## Records supplied
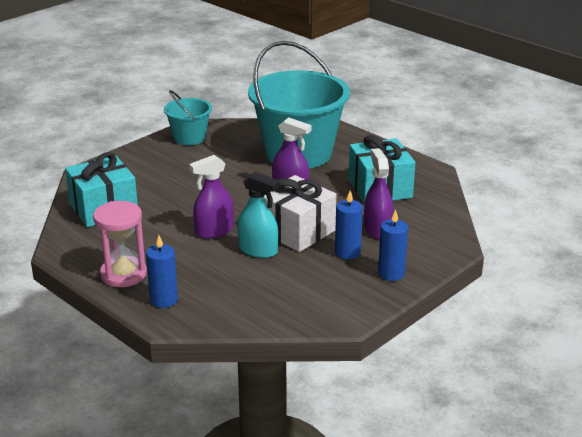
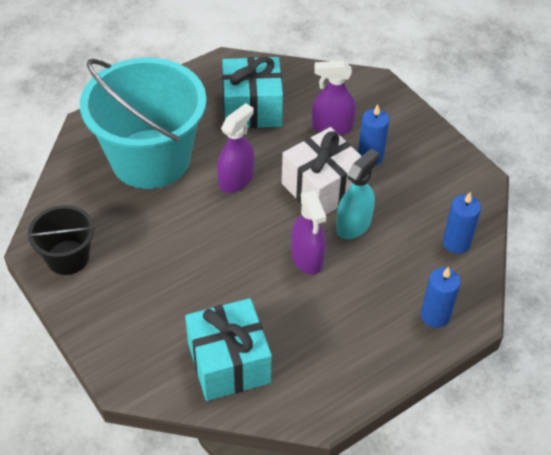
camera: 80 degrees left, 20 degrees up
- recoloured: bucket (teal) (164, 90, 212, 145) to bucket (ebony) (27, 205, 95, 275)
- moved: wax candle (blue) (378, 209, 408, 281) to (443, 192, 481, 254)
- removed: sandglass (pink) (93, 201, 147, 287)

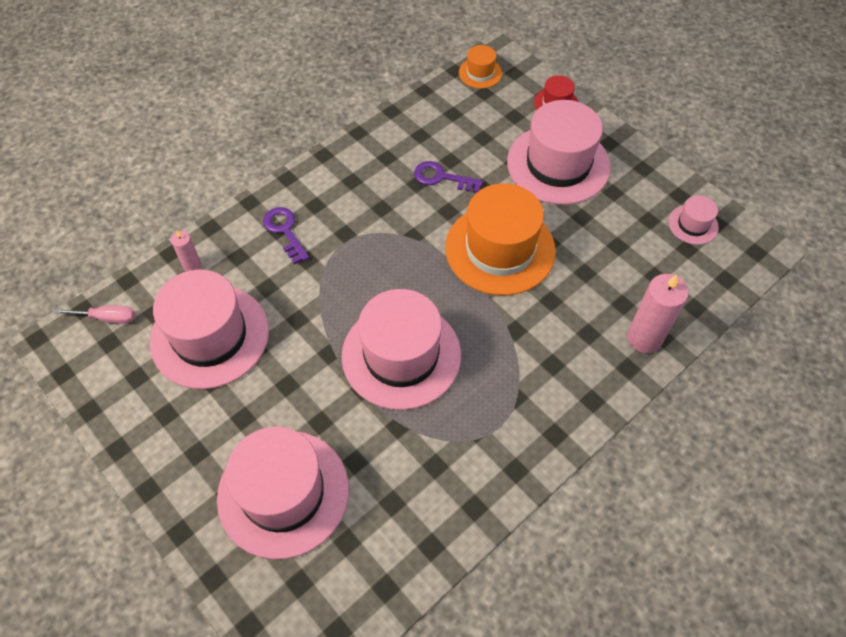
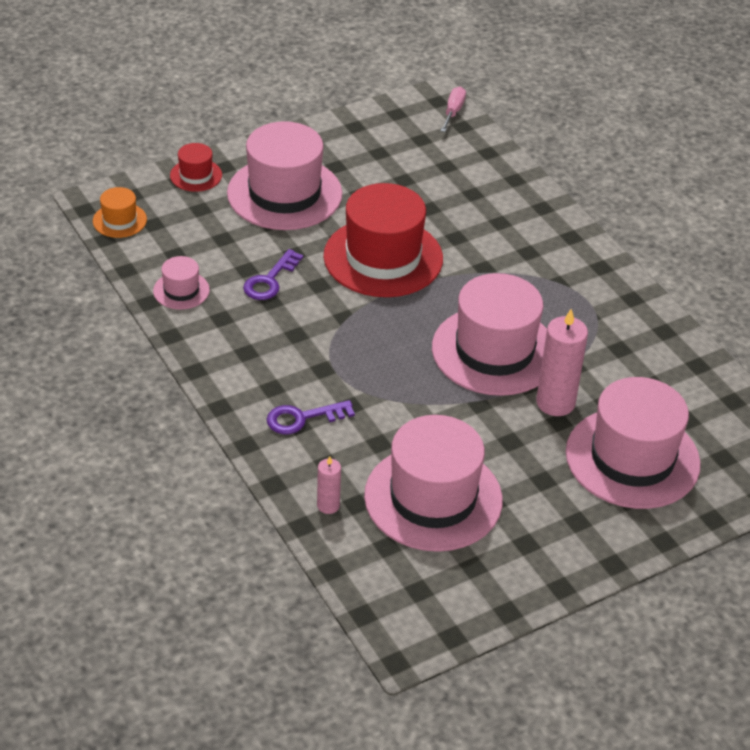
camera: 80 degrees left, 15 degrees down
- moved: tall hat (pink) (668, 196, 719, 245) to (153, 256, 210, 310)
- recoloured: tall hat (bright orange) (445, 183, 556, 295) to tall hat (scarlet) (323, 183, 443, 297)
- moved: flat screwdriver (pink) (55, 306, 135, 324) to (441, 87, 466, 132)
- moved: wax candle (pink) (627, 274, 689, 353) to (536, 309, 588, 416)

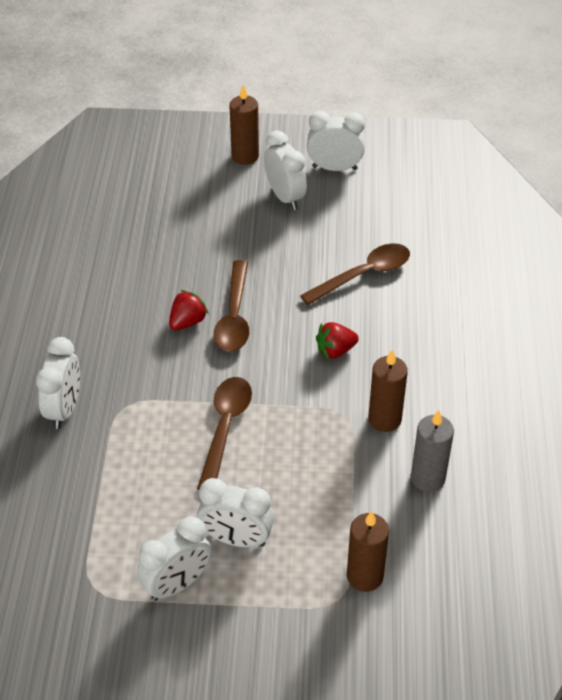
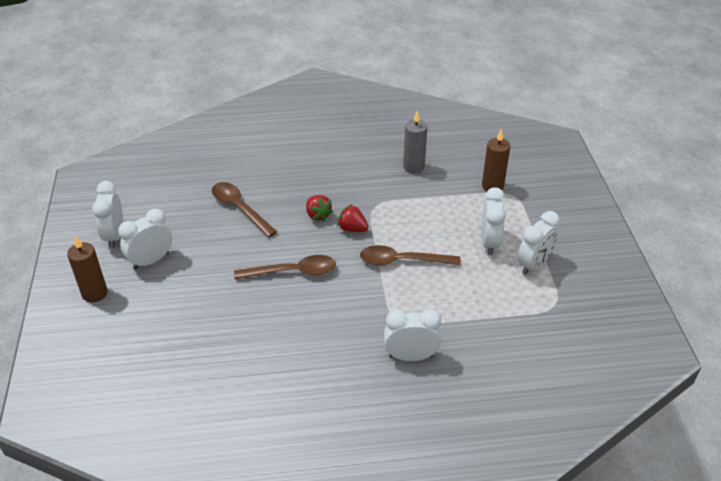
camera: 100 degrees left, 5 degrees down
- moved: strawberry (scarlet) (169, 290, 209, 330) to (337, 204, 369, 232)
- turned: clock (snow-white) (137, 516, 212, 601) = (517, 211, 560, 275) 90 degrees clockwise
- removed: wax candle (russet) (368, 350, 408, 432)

* * *

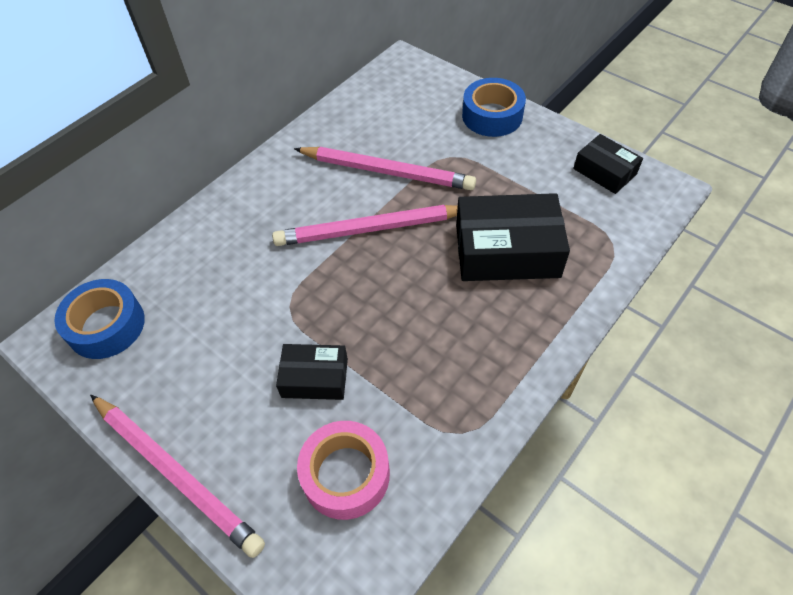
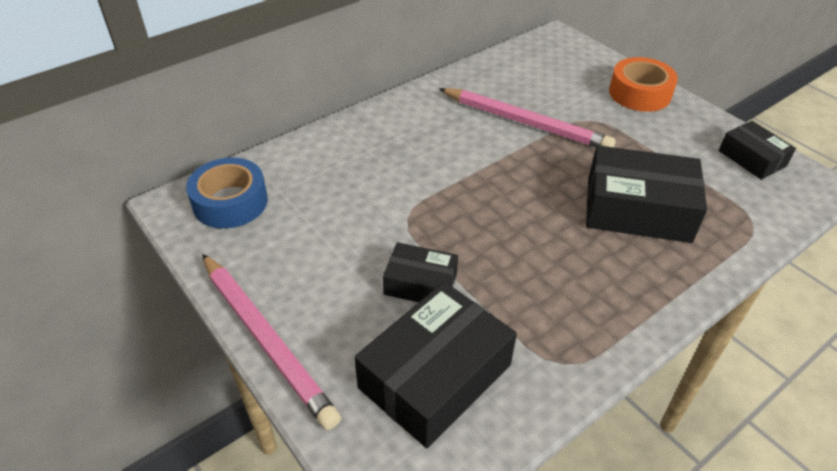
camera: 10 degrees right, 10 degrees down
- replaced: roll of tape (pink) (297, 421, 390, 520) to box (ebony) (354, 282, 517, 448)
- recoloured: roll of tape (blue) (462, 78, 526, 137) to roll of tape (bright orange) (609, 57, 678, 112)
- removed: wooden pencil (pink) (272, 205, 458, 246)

---

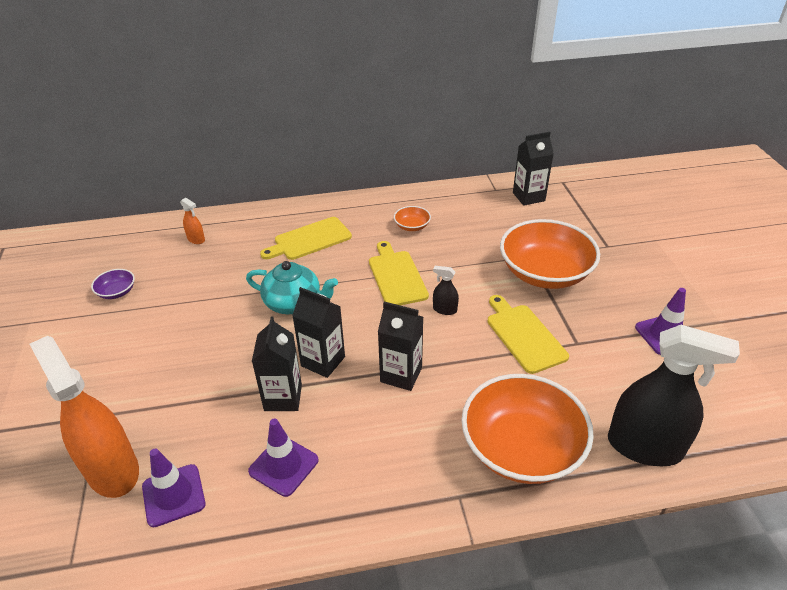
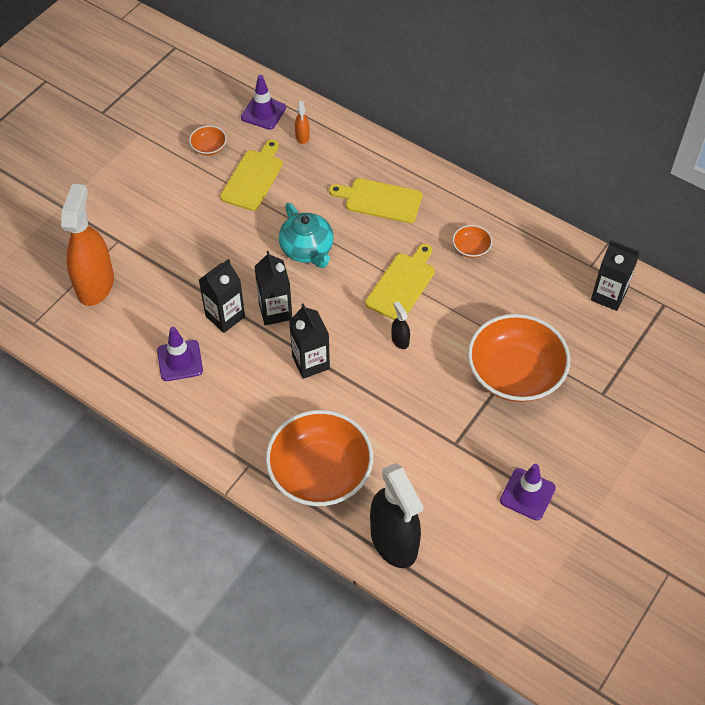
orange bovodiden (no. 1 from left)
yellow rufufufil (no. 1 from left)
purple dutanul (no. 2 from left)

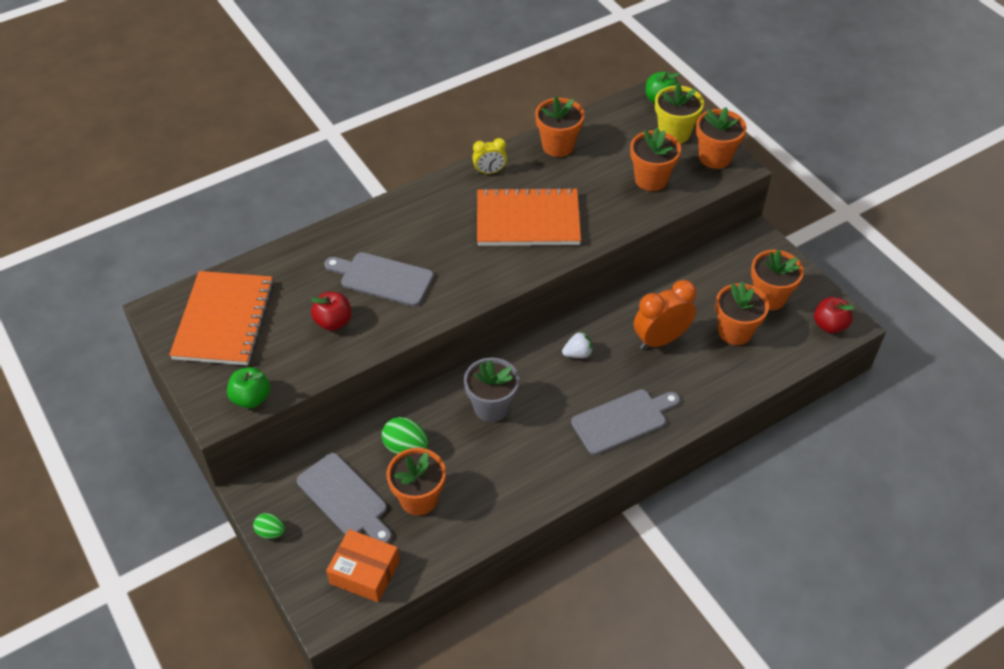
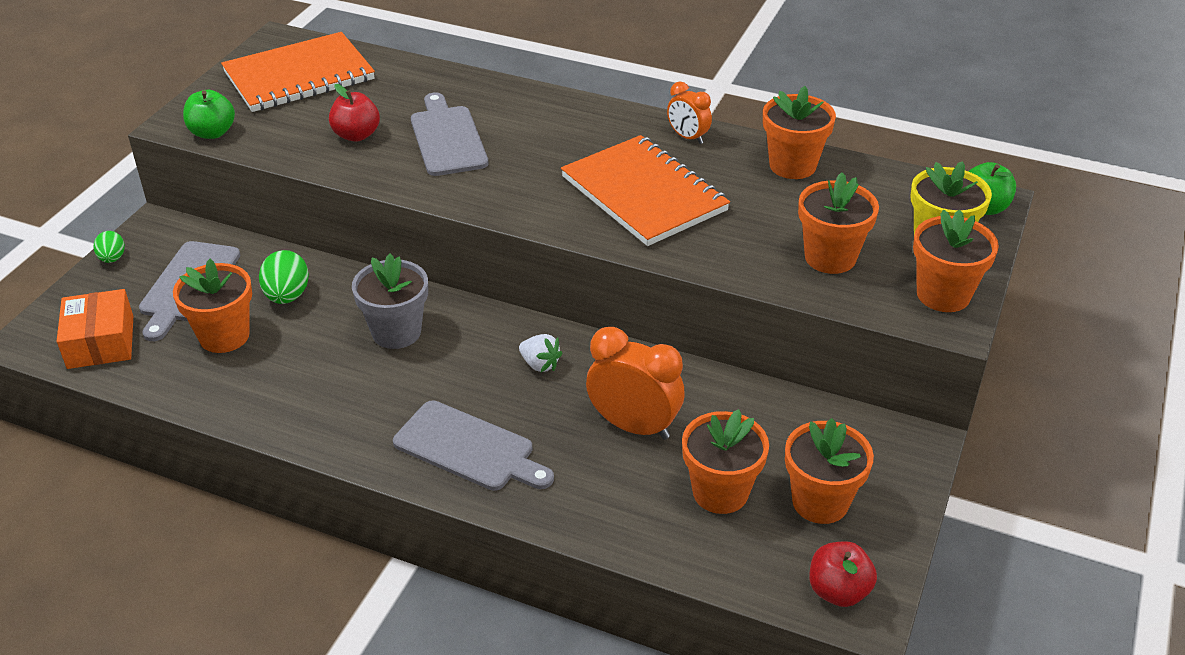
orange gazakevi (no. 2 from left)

## What you are asked to do
The answer must be every line of the records that contains the word "from".

## Your response
orange bovodiden (no. 1 from left)
yellow rufufufil (no. 1 from left)
purple dutanul (no. 2 from left)
orange gazakevi (no. 2 from left)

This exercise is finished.